Description of the task.
In the records that follow, find each line with "none" and pull it out.

Before-and-after change records
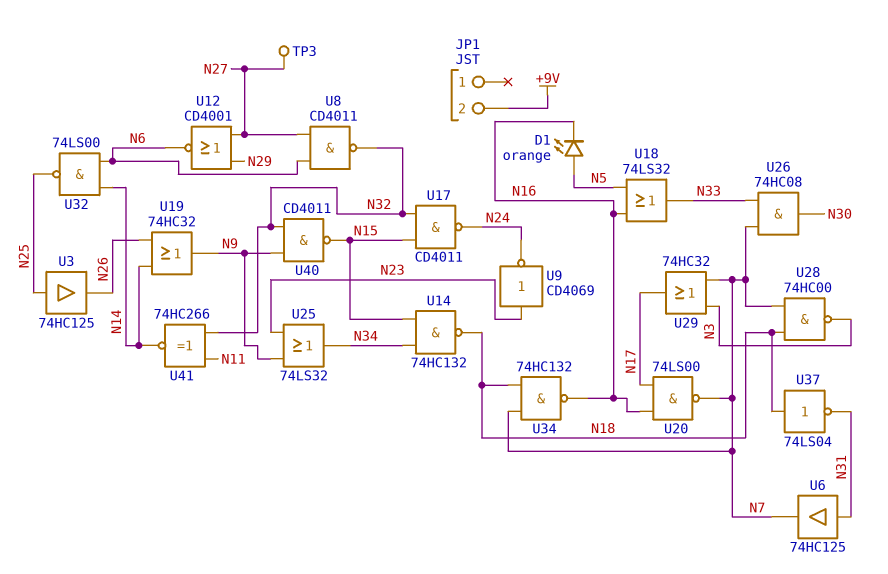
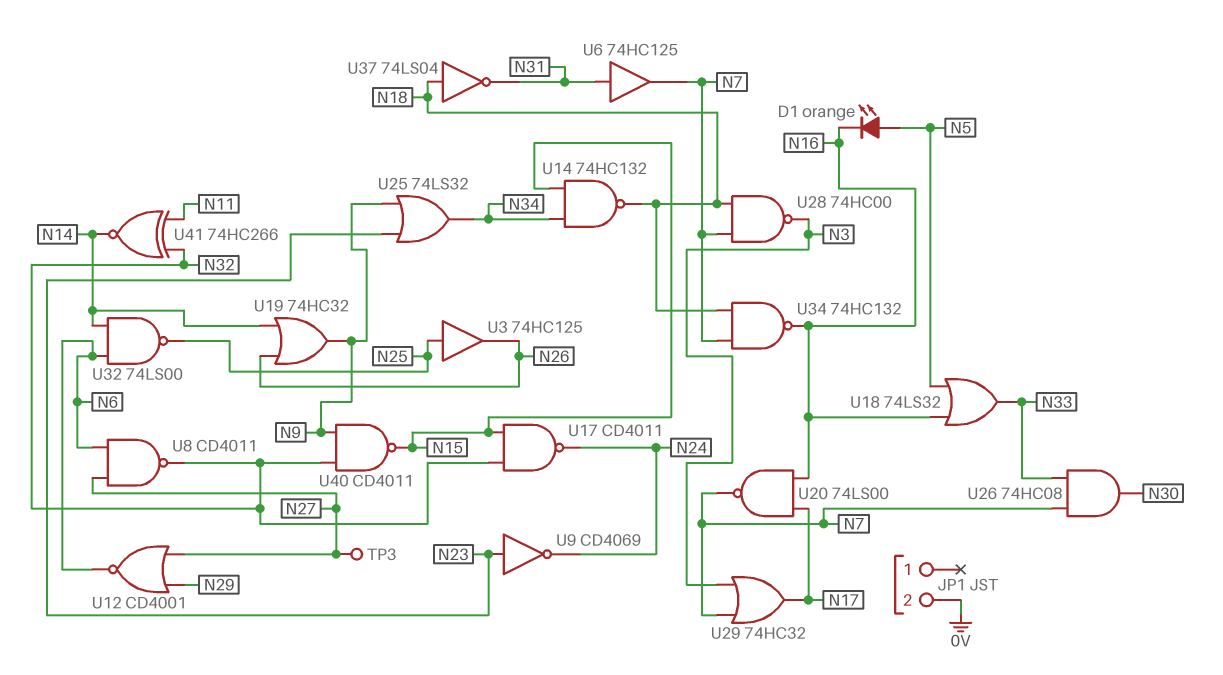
JP1 pin 2: +9V -> 0V

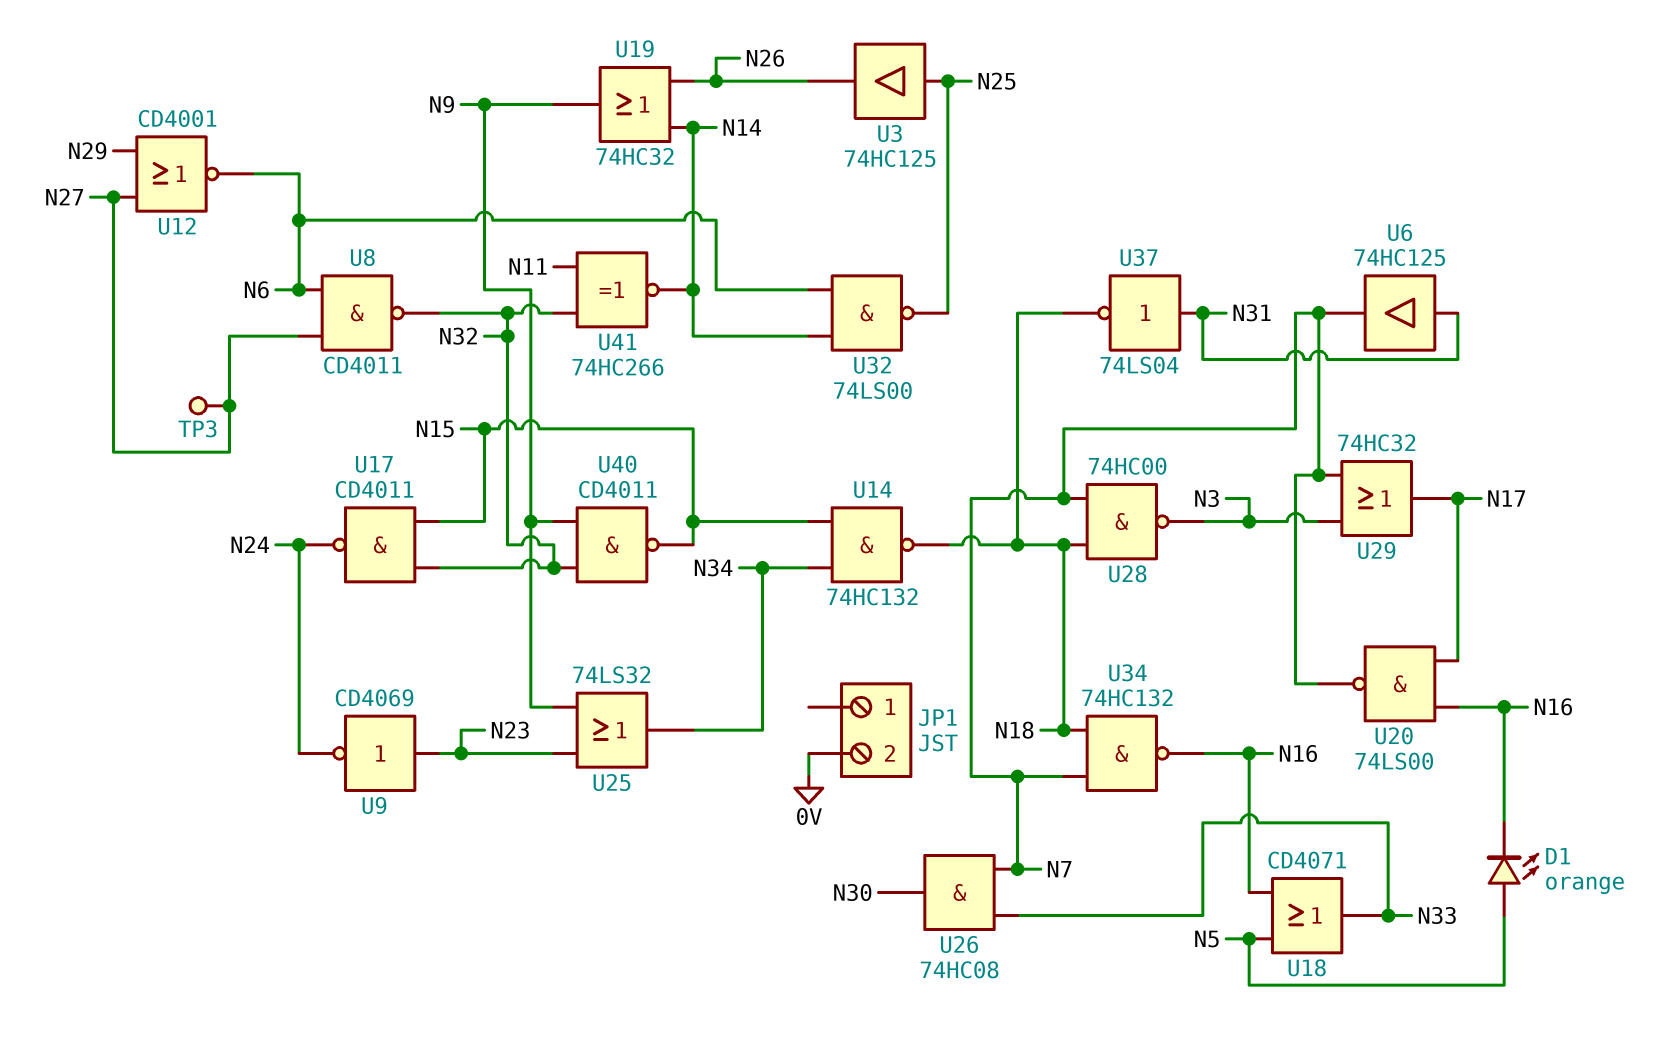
U18: OR 74LS32 (in N5, in N16, out N33) -> OR CD4071 (in N5, in N16, out N33)
U37: NOT 74LS04 (in N18, out N31) -> NOT 74LS04 (in N31, out N18)

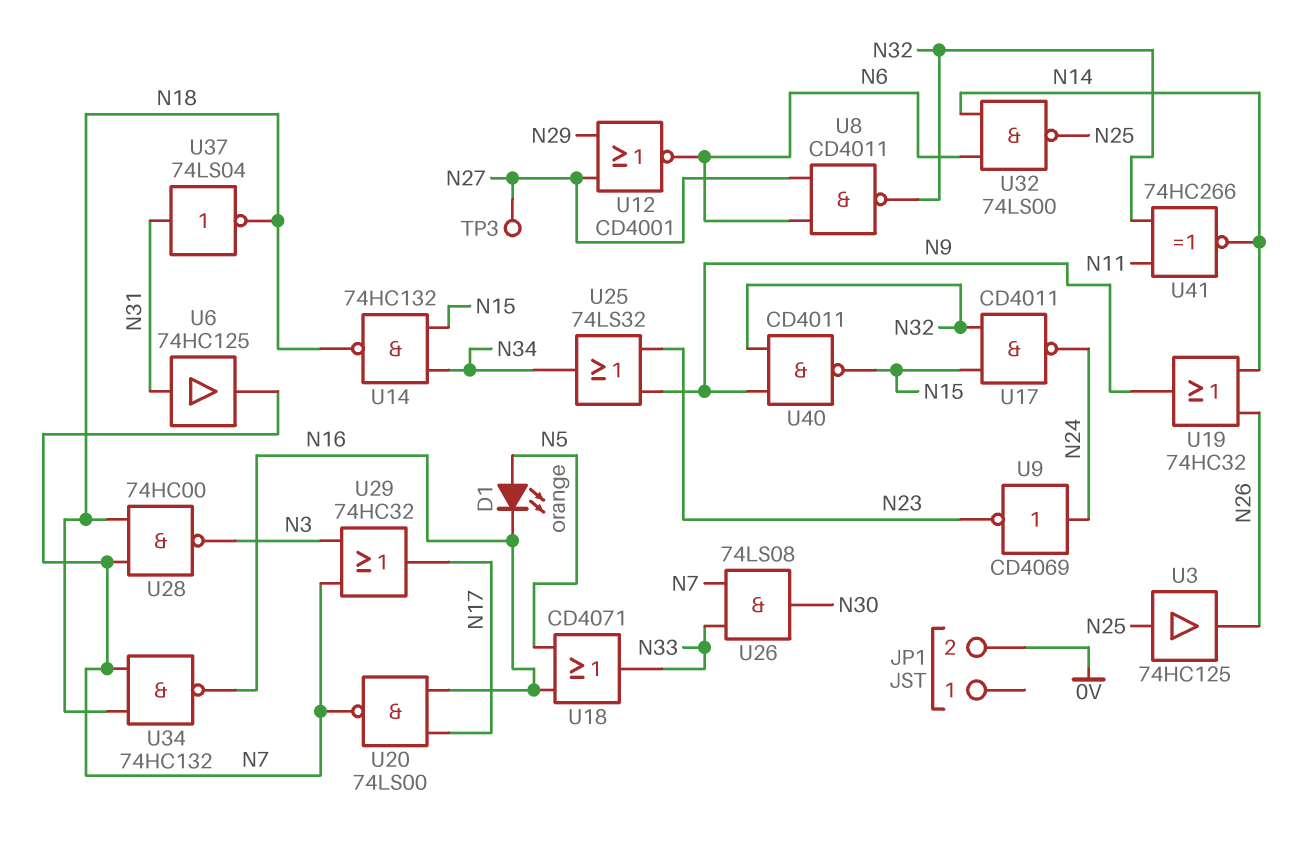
U9: NOT CD4069 (in N23, out N24) -> NOT CD4069 (in N24, out N23)
U26: AND 74HC08 (in N7, in N33, out N30) -> AND 74LS08 (in N7, in N33, out N30)

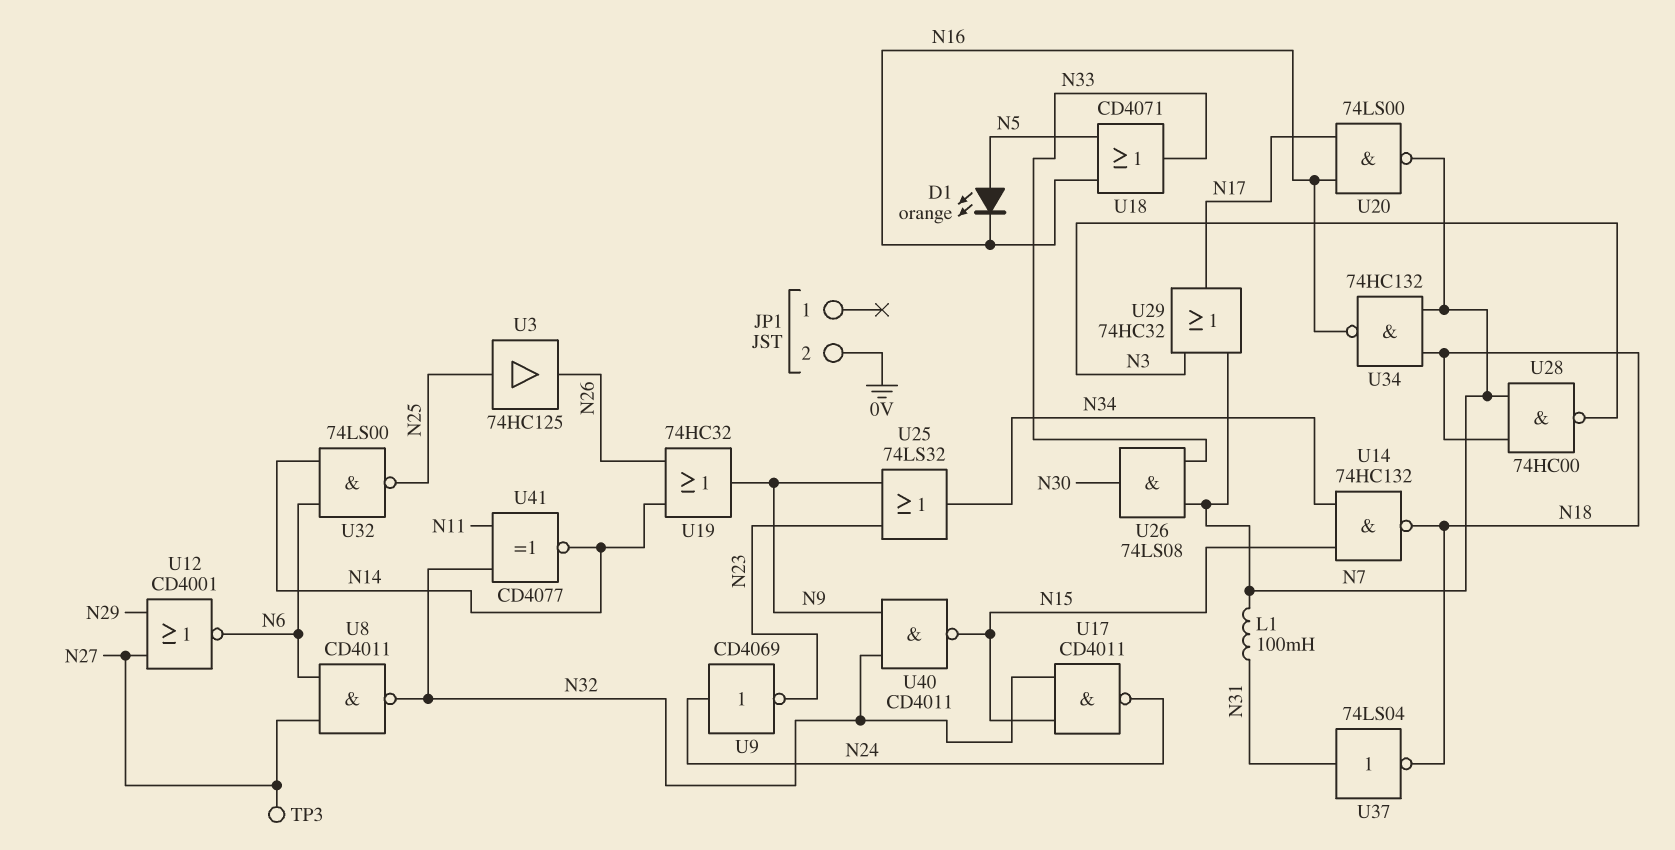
L1: none -> 100mH (N7, N31)
U6: buffer 74HC125 (in N31, out N7) -> none
U41: XNOR 74HC266 (in N11, in N32, out N14) -> XNOR CD4077 (in N11, in N32, out N14)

Expected answer.
L1: none -> 100mH (N7, N31)
U6: buffer 74HC125 (in N31, out N7) -> none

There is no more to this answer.